• **Information supplied**
⟨

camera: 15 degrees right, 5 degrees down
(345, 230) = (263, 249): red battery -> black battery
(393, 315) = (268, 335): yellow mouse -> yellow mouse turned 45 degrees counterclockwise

⟩

• **Work required**
Give back the full listing above verbatim.

• **Reply**
camera: 15 degrees right, 5 degrees down
(345, 230) = (263, 249): red battery -> black battery
(393, 315) = (268, 335): yellow mouse -> yellow mouse turned 45 degrees counterclockwise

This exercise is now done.